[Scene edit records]
* * * * *
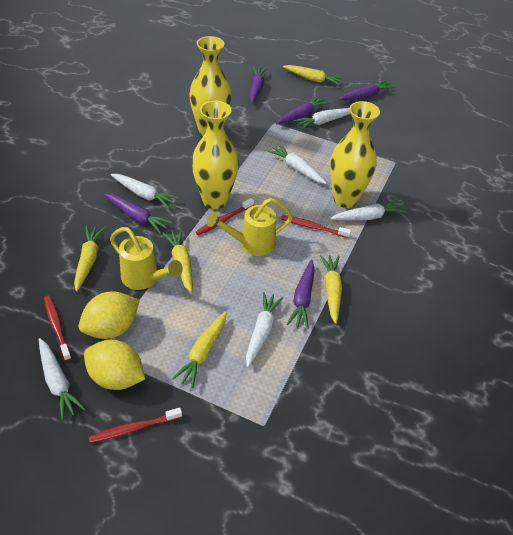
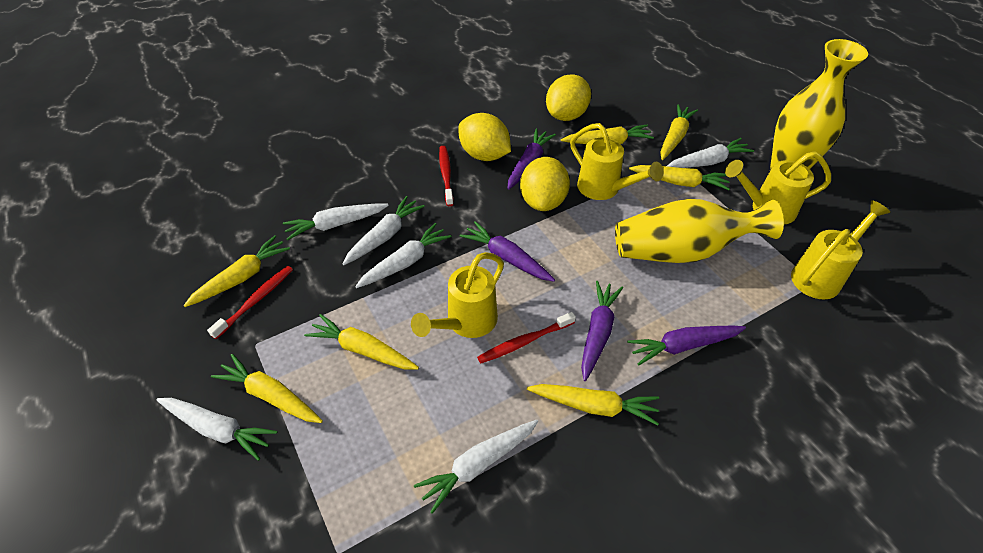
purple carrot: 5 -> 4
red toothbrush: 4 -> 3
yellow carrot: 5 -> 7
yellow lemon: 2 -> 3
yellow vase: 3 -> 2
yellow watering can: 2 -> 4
* * * * *
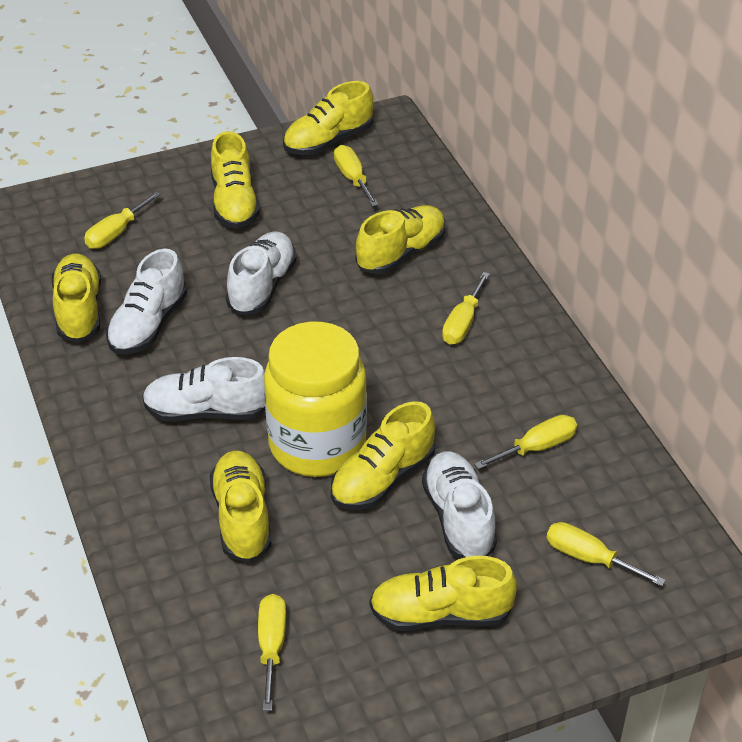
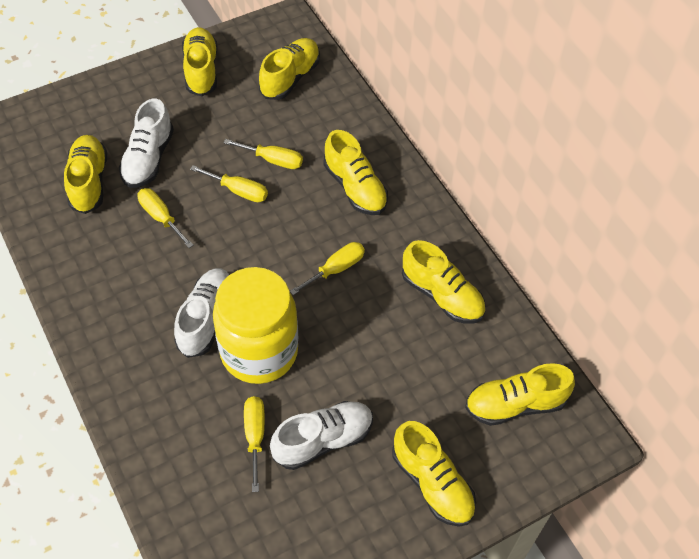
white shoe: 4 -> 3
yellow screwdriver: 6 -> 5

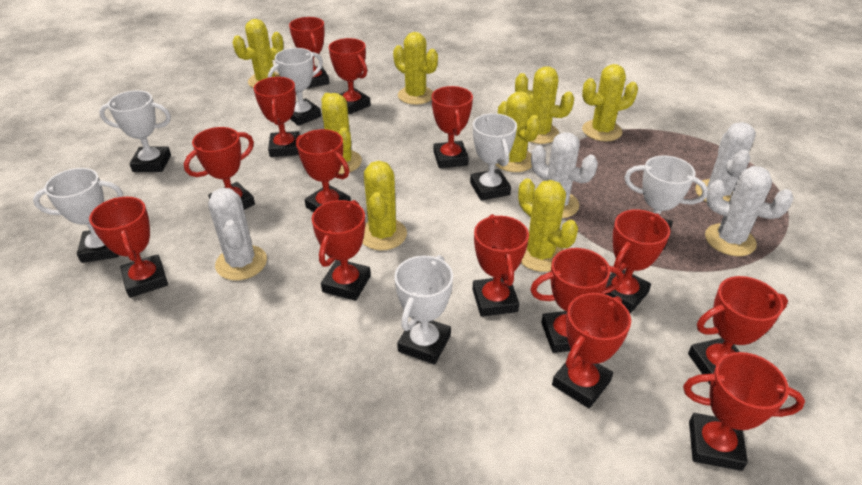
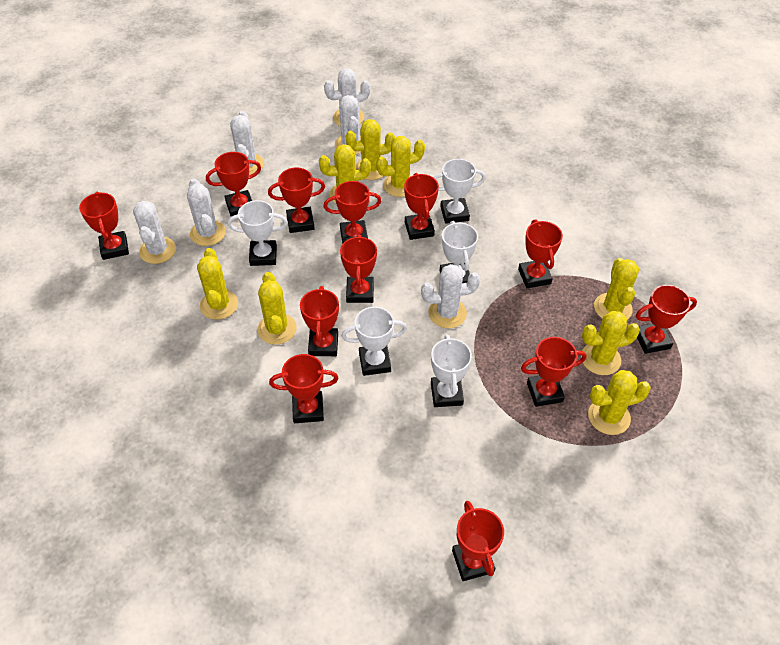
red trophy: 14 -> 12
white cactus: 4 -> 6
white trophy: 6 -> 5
* * * * *
Copy the lines of the data above exactly as written, beginning with the line containing "purple carrot: 5 -> 4" and ending with the line containing "yellow watering can: 2 -> 4", and leave out all other lines.

purple carrot: 5 -> 4
red toothbrush: 4 -> 3
yellow carrot: 5 -> 7
yellow lemon: 2 -> 3
yellow vase: 3 -> 2
yellow watering can: 2 -> 4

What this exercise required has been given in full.